**TASK ITEM**
Please reproduce, exactly and in full, the lines from the one containing "exercise bike: (40, 219) -> (130, 198), moved" to the end of the material below.

**THE DATA**
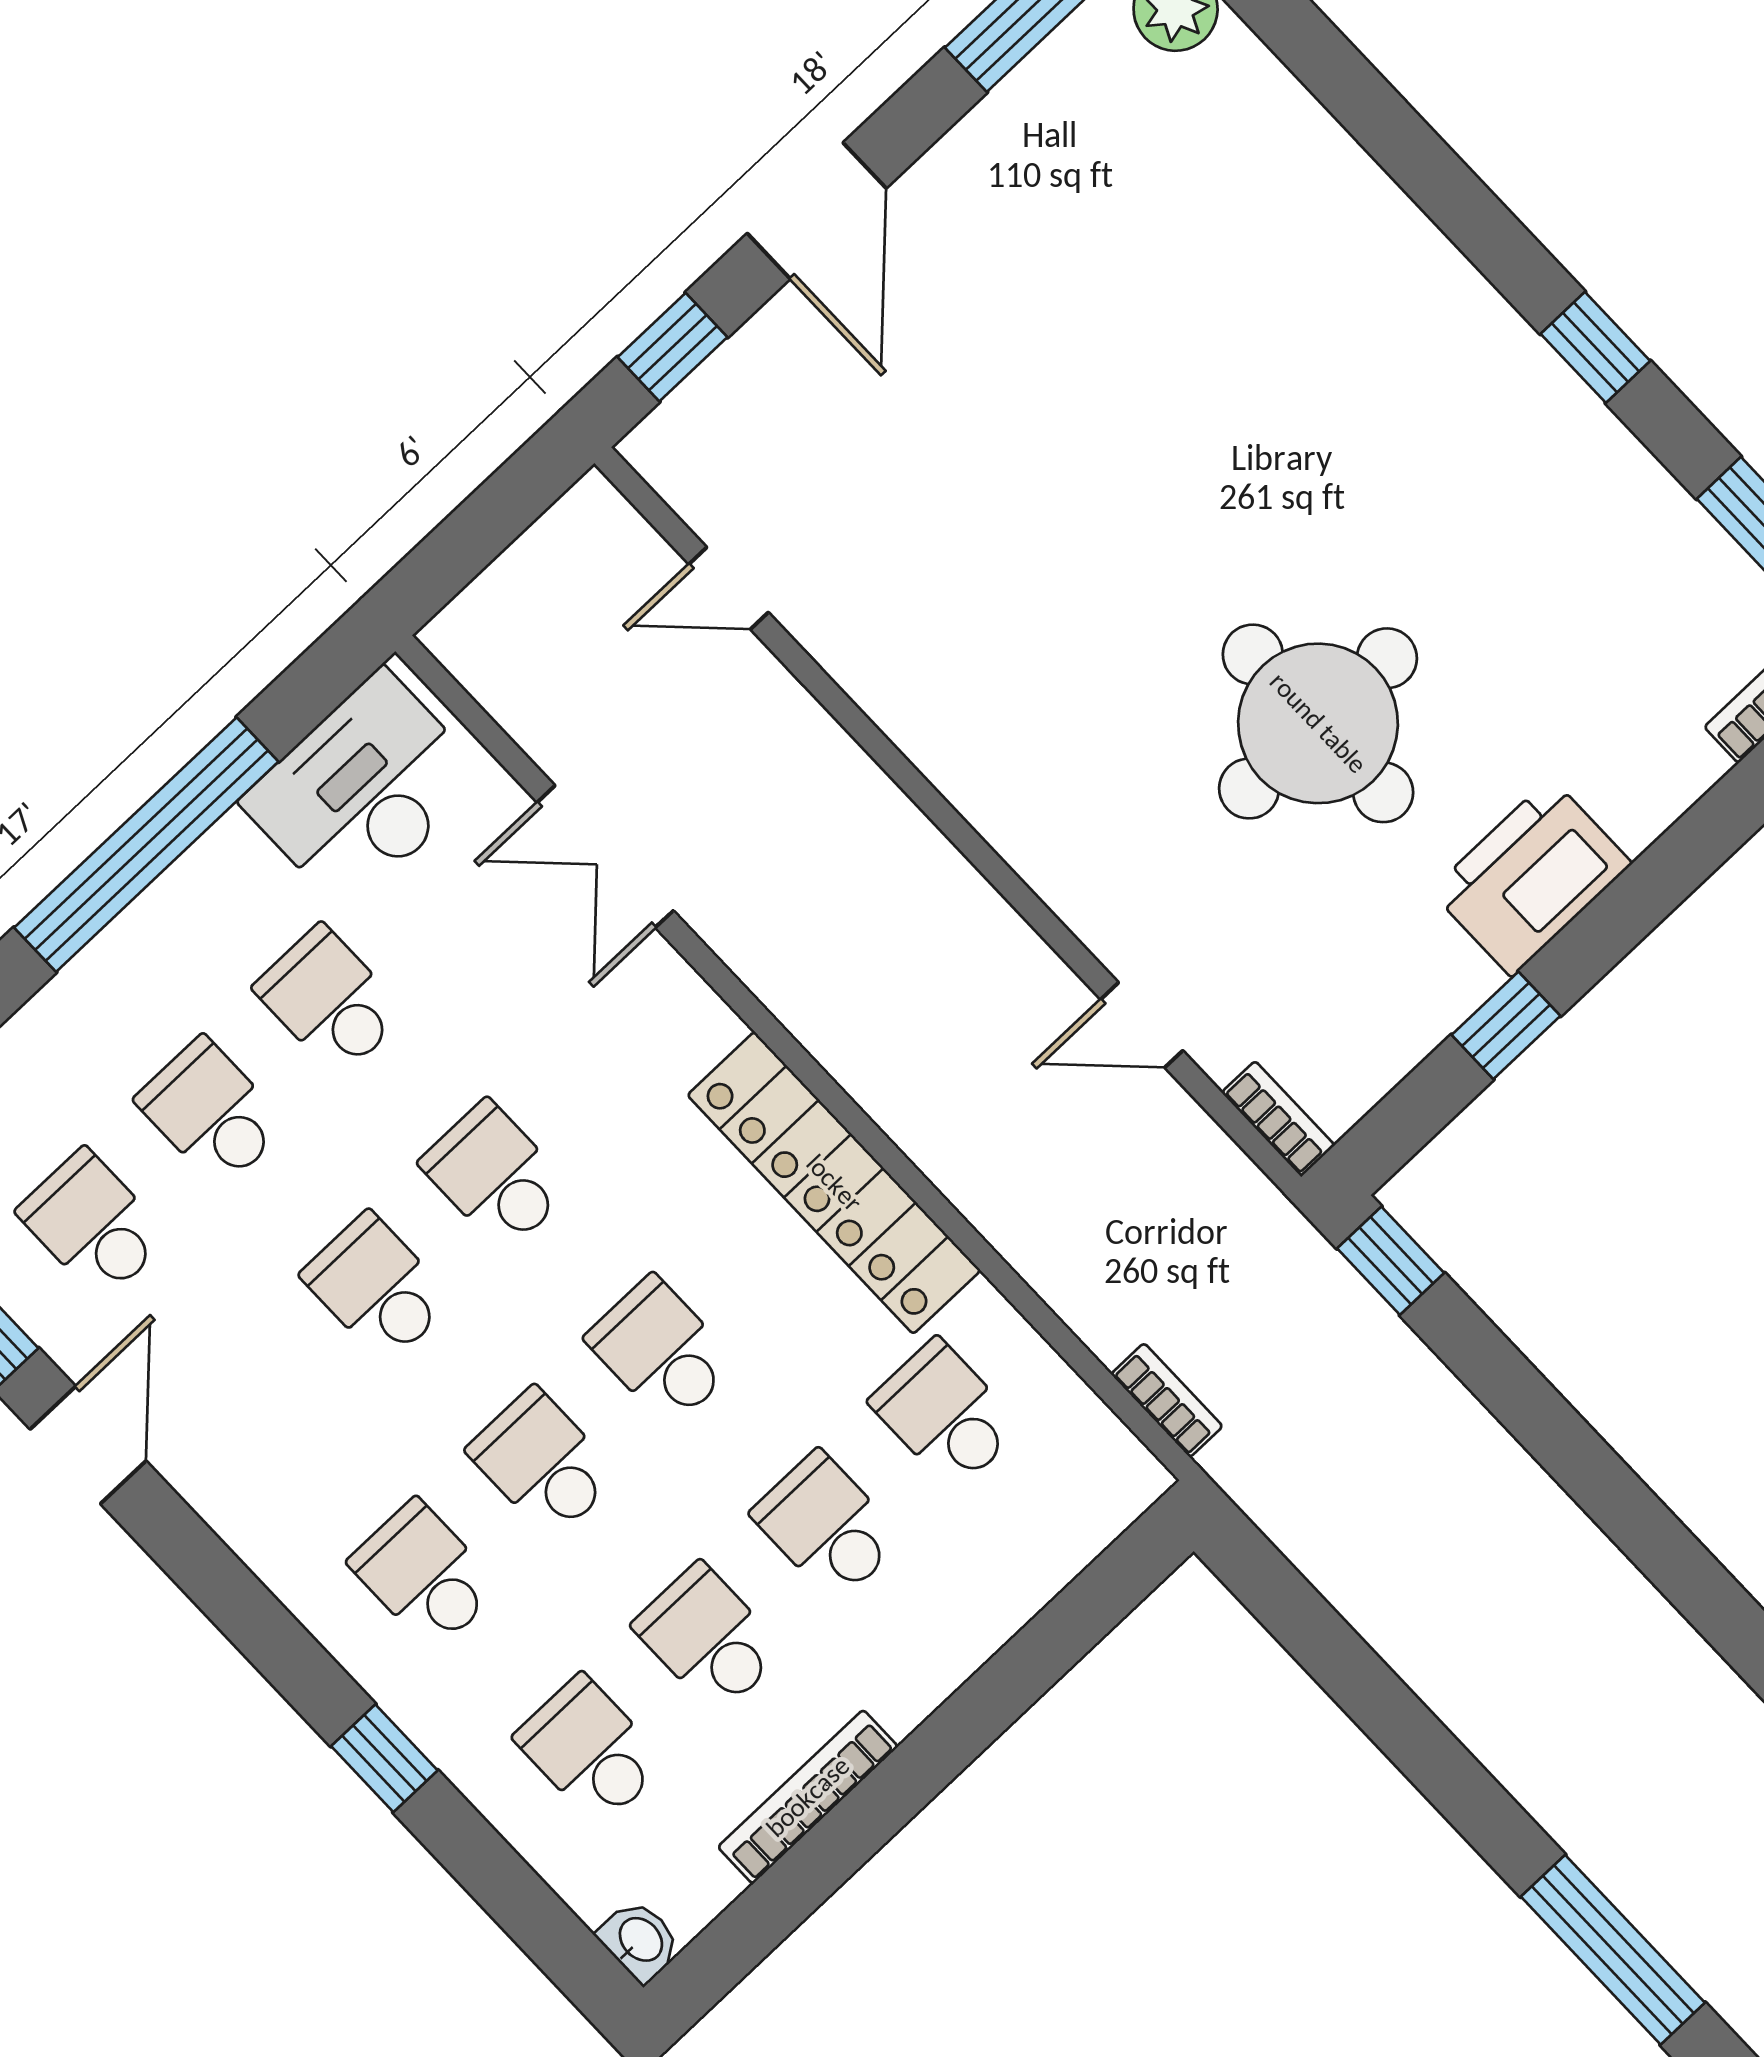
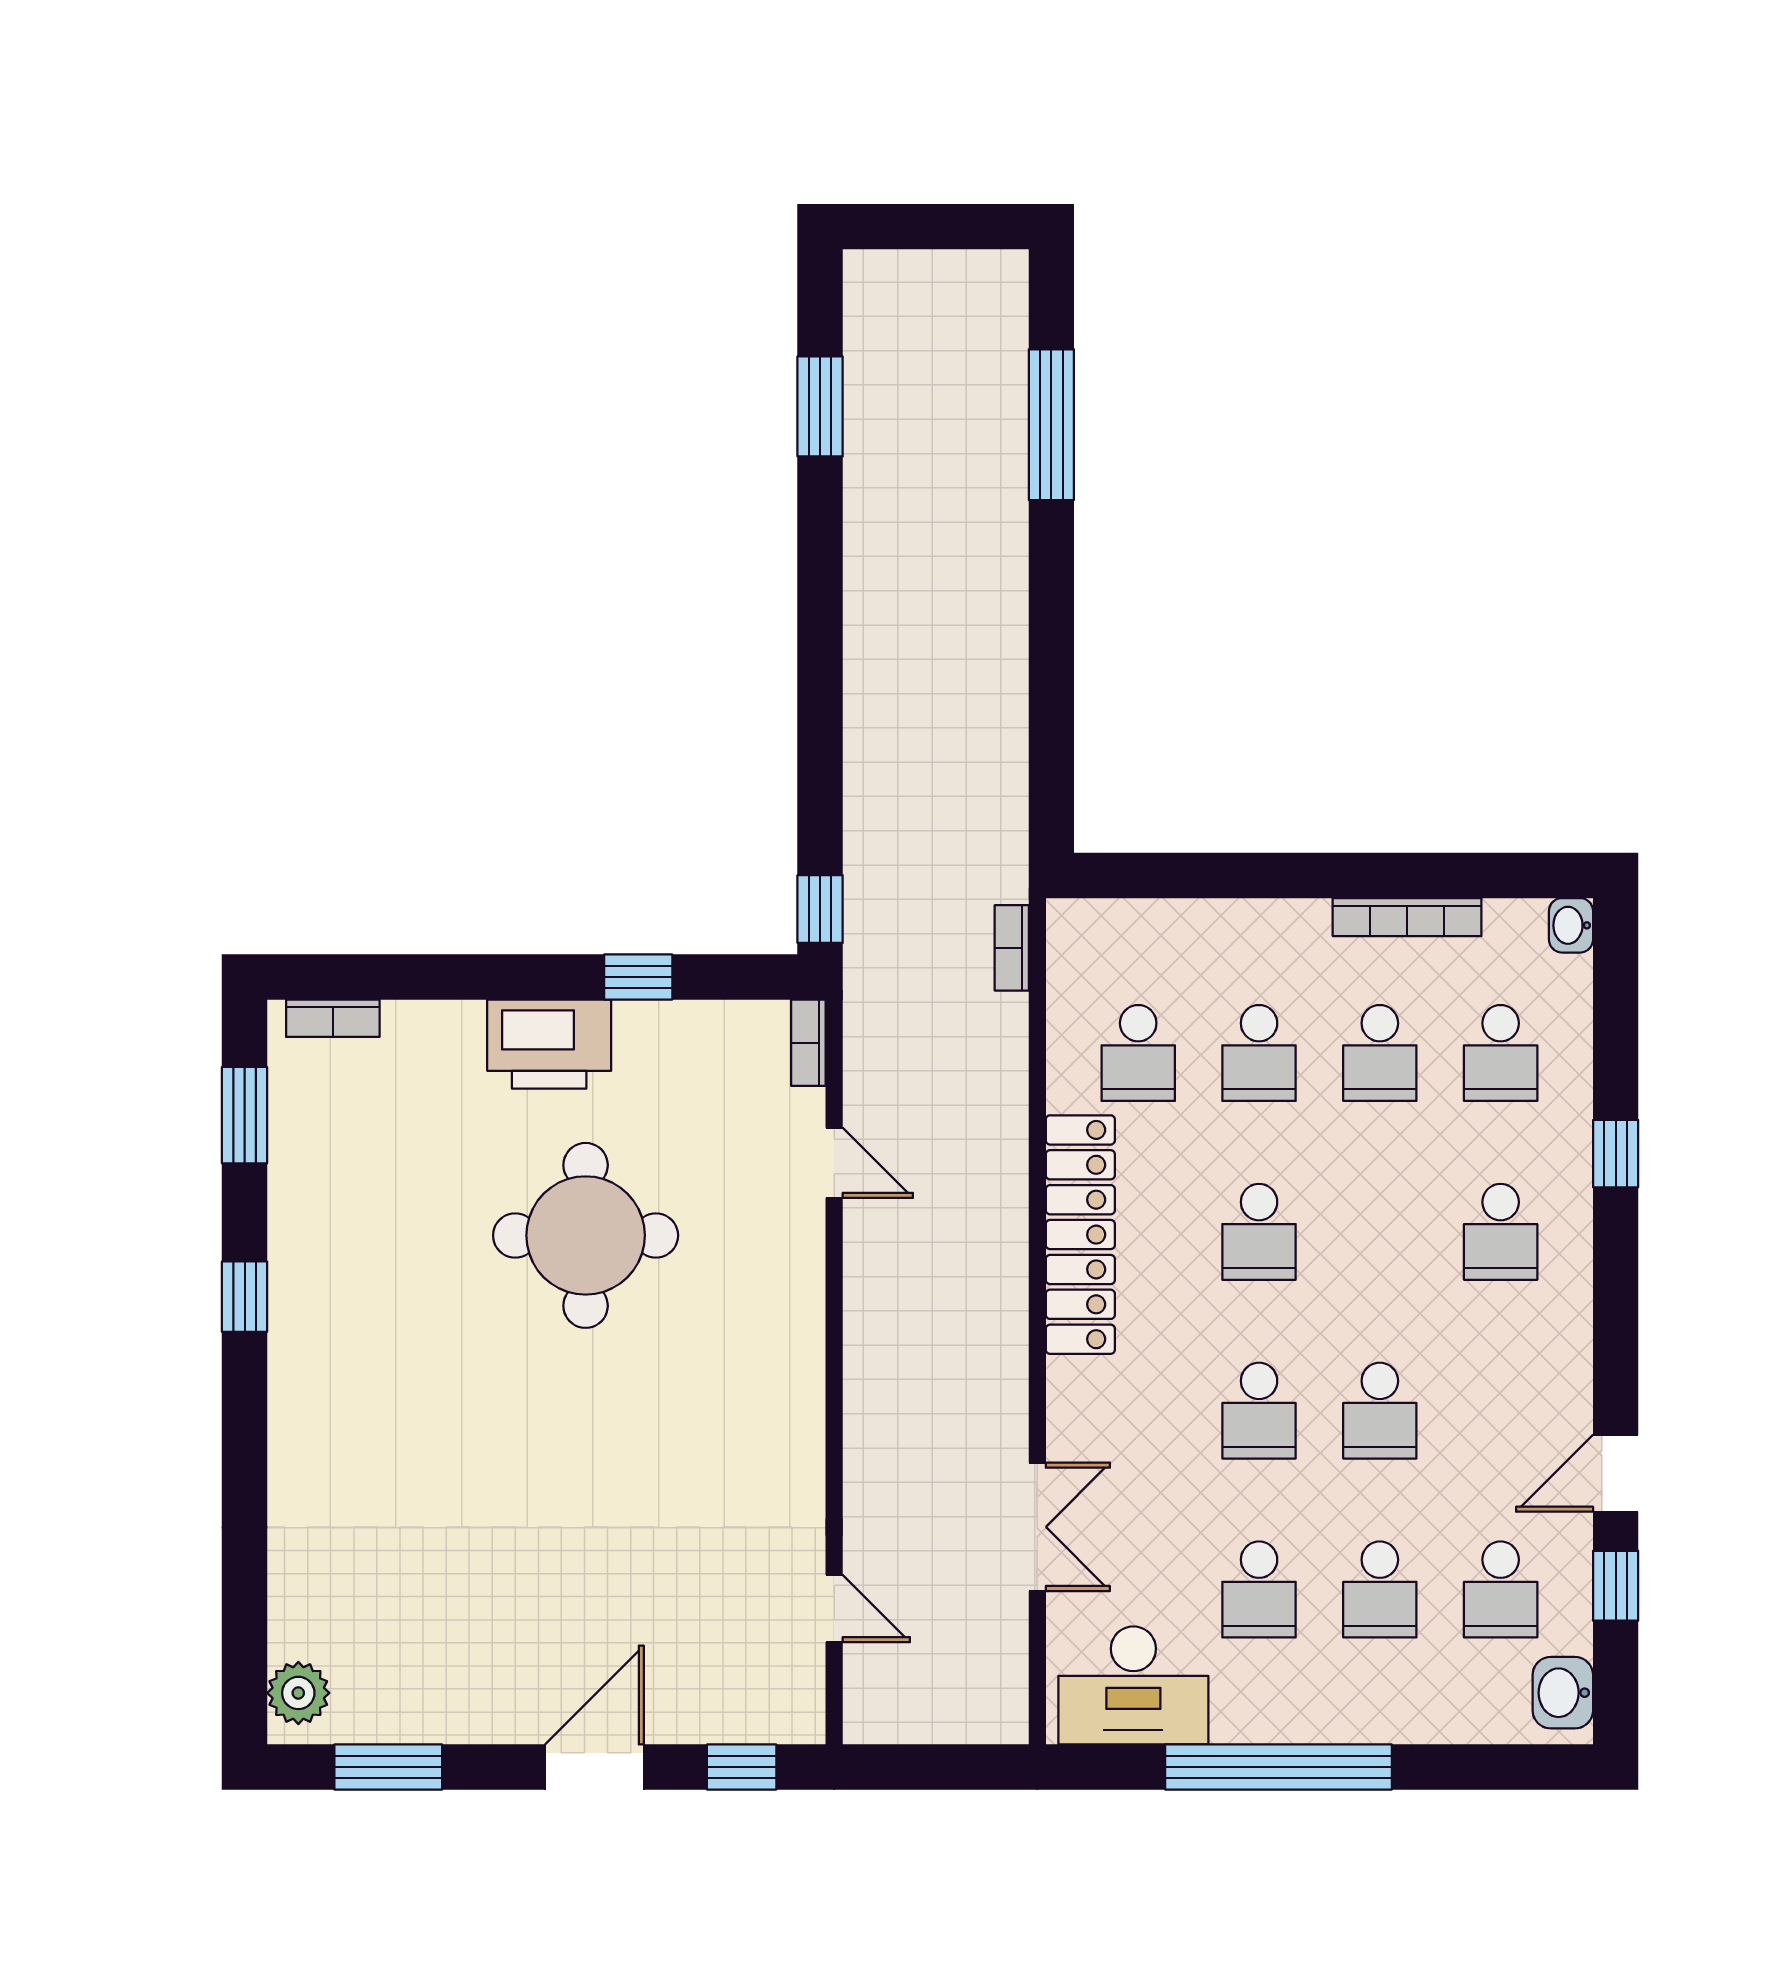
school desk: (543, 1463) -> (1380, 1232), removed

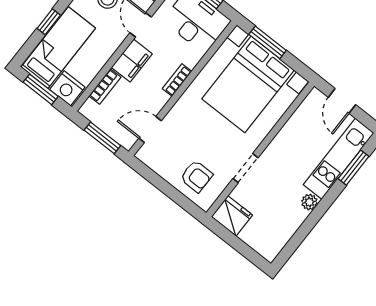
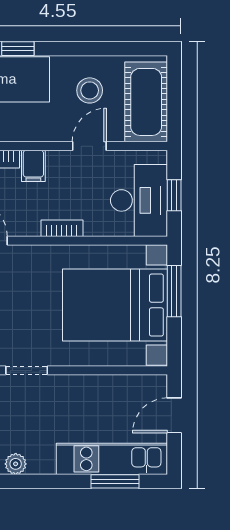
filing cabinet: (132, 61) -> (33, 166), width x0.50
plant: (309, 202) -> (16, 464), moved

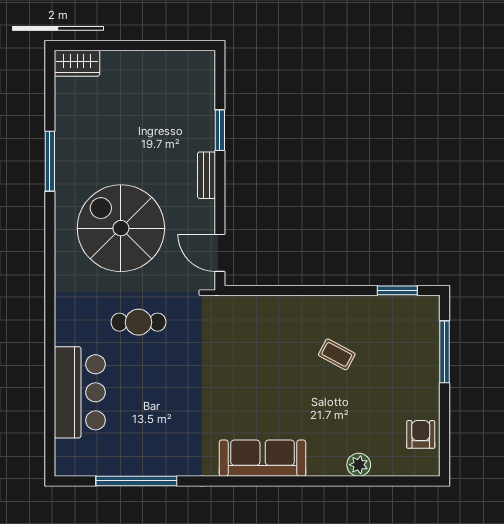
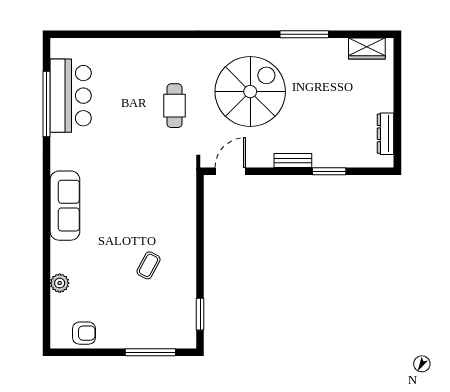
dresser: (173, 60) -> (386, 134), added
wardrobe: (77, 63) -> (367, 49), moved, turned -90
bar counter: (80, 392) -> (71, 96), moved, turned -90

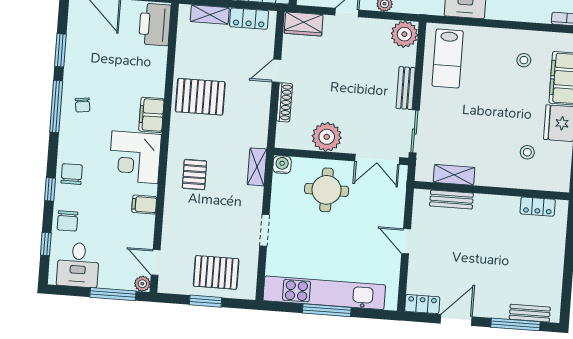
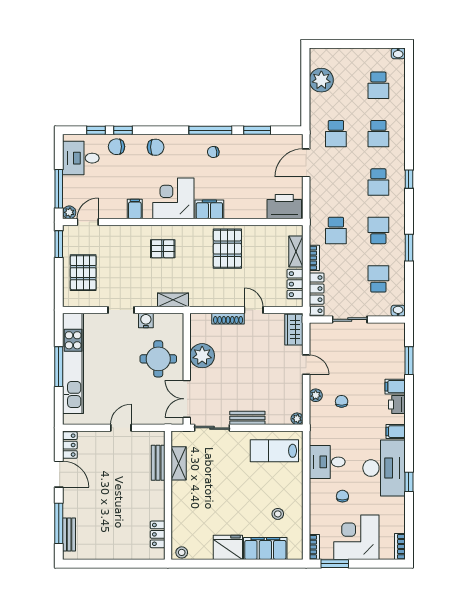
plant: (404, 34) -> (297, 419), width x0.53, depth x0.53
stool: (527, 152) -> (182, 552), moved
water cooler: (282, 165) -> (146, 320), moved, turned -90
window: (50, 189) -> (123, 130), moved
window: (206, 301) -> (59, 244), moved

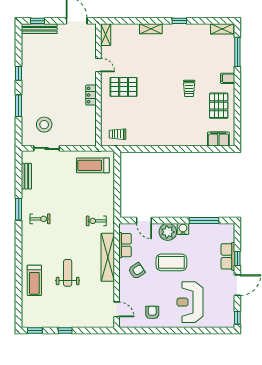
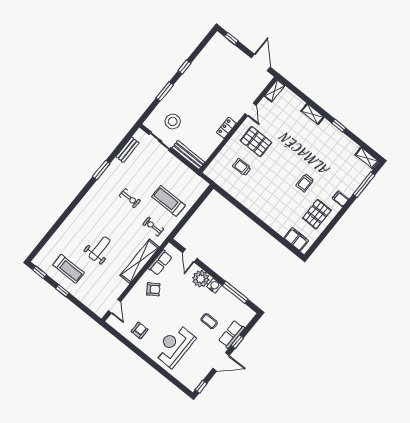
bench: (39, 29) -> (188, 155), moved
trolley: (117, 134) -> (242, 167), moved
treadmill: (93, 165) -> (168, 201), moved
exercise bike: (40, 219) -> (130, 198), moved
coffee table: (171, 262) -> (209, 321), moved, width x0.54, depth x0.58
treadmill: (34, 280) -> (69, 269), moved, turned -90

**ANSWER**
exercise bike: (40, 219) -> (130, 198), moved
coffee table: (171, 262) -> (209, 321), moved, width x0.54, depth x0.58
treadmill: (34, 280) -> (69, 269), moved, turned -90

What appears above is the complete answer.